====== Data for processing ======

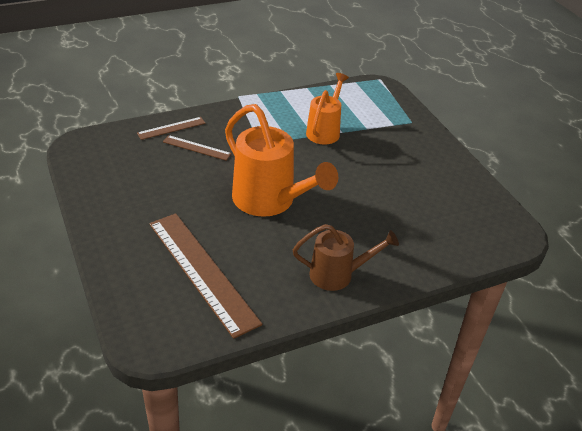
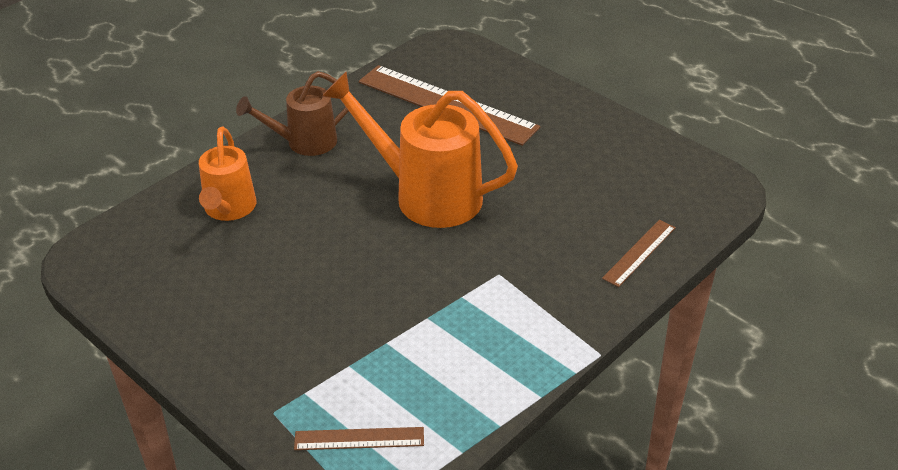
camera: 160 degrees right, 0 degrees up
(196, 148) = (576, 235): brown ruler -> brown ruler (359, 439)
(325, 131) = (414, 333): orange watering can -> orange watering can (228, 209)

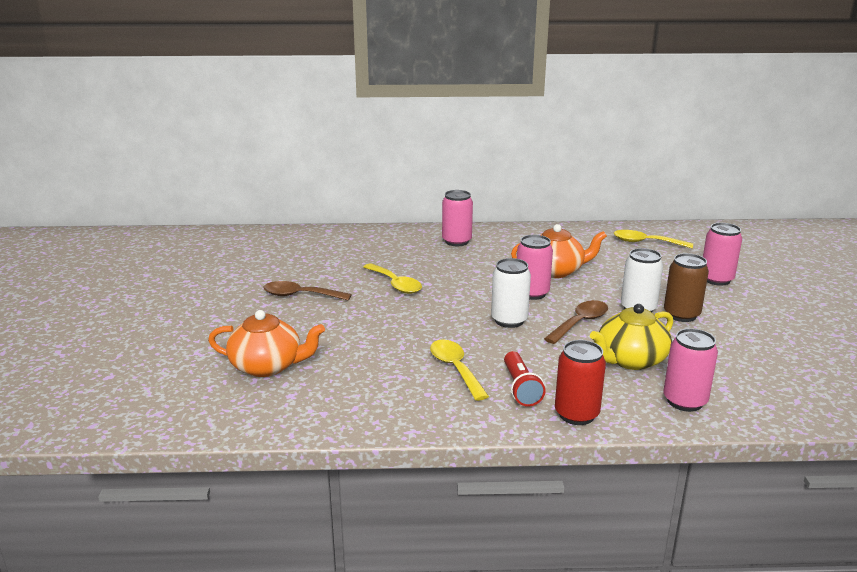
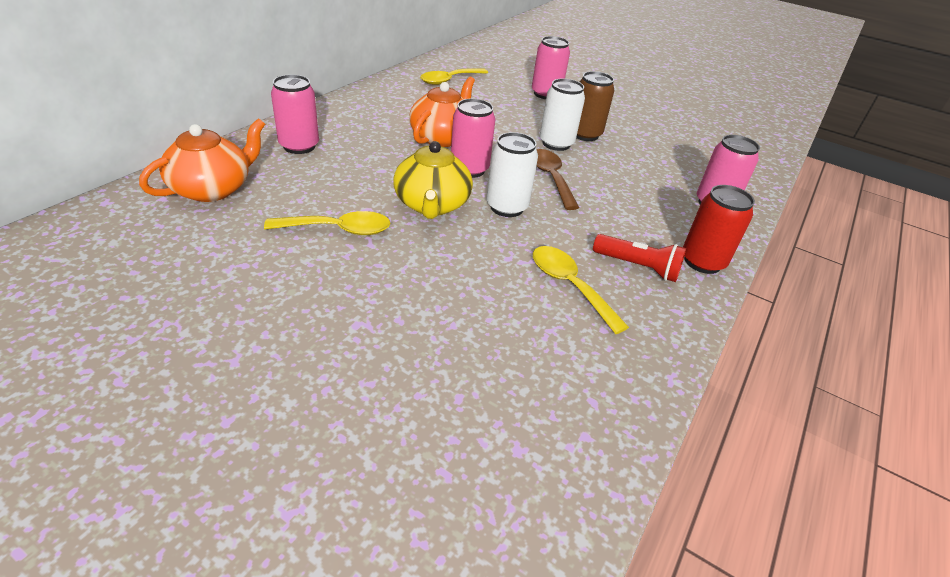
camera: 60 degrees left, 15 degrees up
(268, 366) = (420, 439): orange teapot -> orange teapot (213, 188)
(300, 295) = (257, 314): brown spoon -> none
(455, 368) = (569, 286): yellow spoon -> yellow spoon turned 45 degrees clockwise
(630, 360) = (634, 191): yellow teapot -> yellow teapot (432, 205)

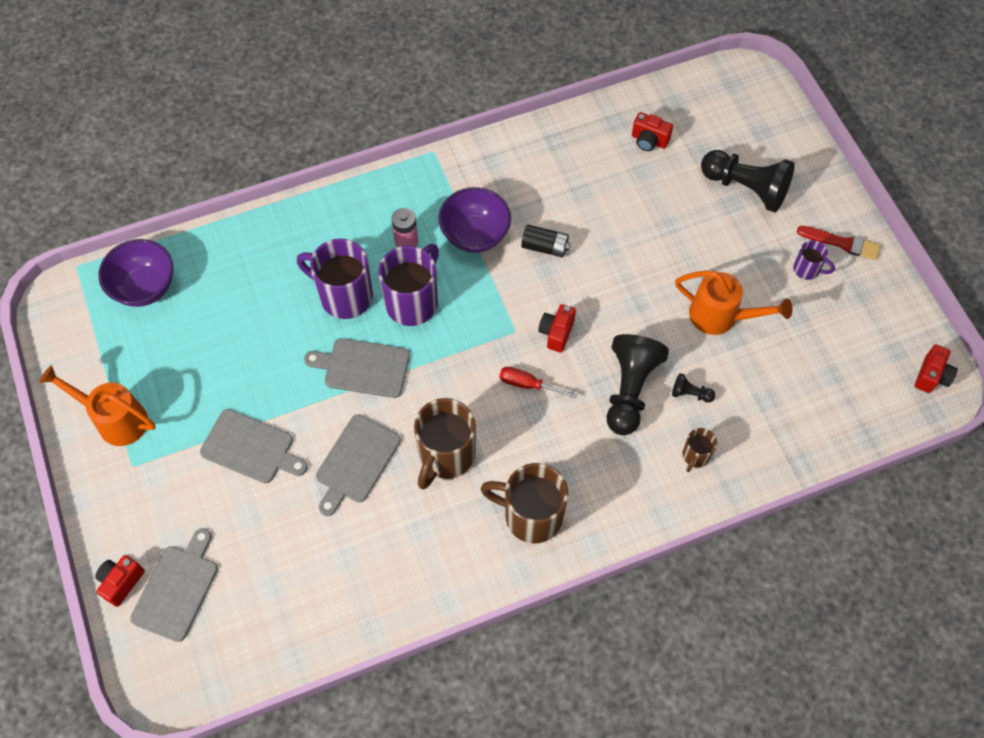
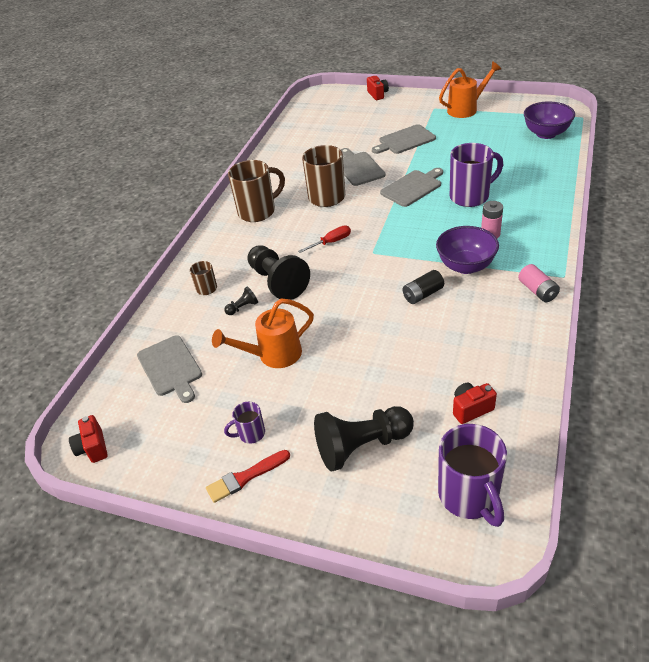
camera: 135 degrees right, 20 degrees down
(177, 589) = (357, 106): grey cutting board -> grey cutting board (170, 367)
(413, 302) = (438, 220): purple mug -> purple mug (469, 496)
(470, 162) = (537, 291): none -> pink battery
(556, 333) = (351, 269): red camera -> none

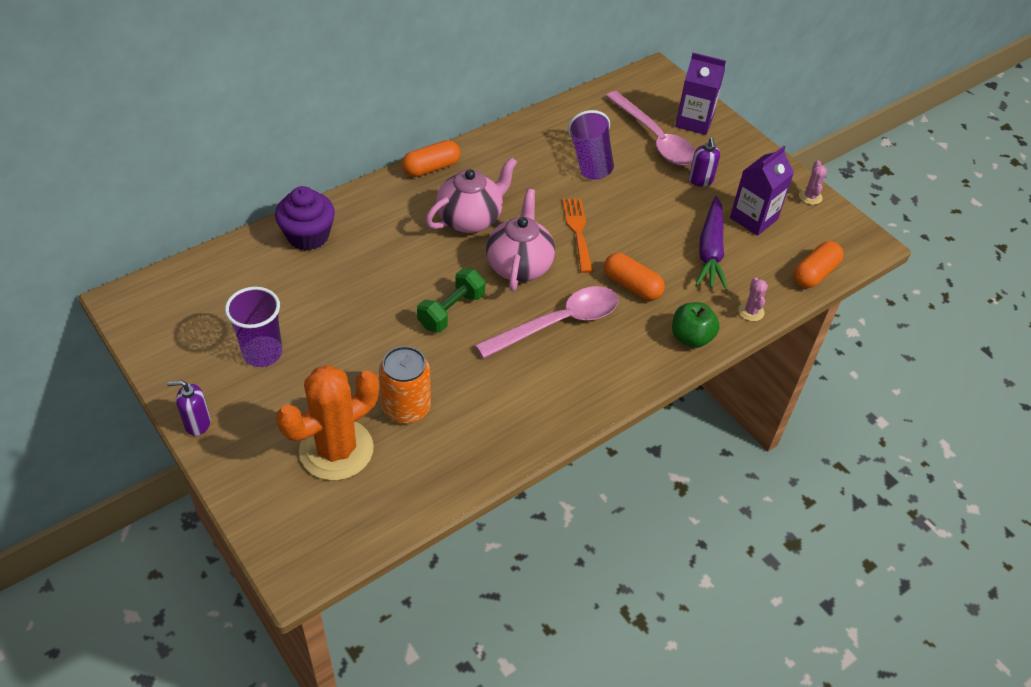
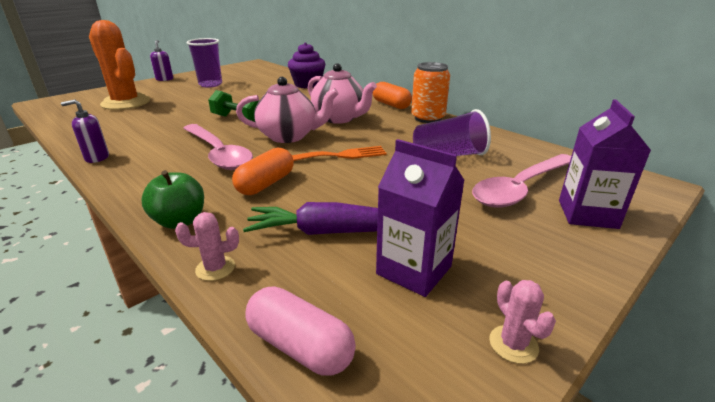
camera: 85 degrees right, 20 degrees down
(406, 408) = (149, 115): orange can -> orange can (428, 118)
(700, 180) = (467, 222): purple soap dispenser -> purple soap dispenser (97, 158)
(810, 196) = (513, 344): pink cactus -> pink cactus turned 75 degrees clockwise
(815, 273) = (300, 346): orange capsule -> pink capsule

======

▸ Required action
Each line above from the one containing "(177, 589) = (357, 106): grey" through the one containing "camera: 85 degrees right, 20 degrees down" is to be returned verbatim. Nothing else, and no pictures.

▸ Task response
(177, 589) = (357, 106): grey cutting board -> grey cutting board (170, 367)
(413, 302) = (438, 220): purple mug -> purple mug (469, 496)
(470, 162) = (537, 291): none -> pink battery
(556, 333) = (351, 269): red camera -> none

camera: 85 degrees right, 20 degrees down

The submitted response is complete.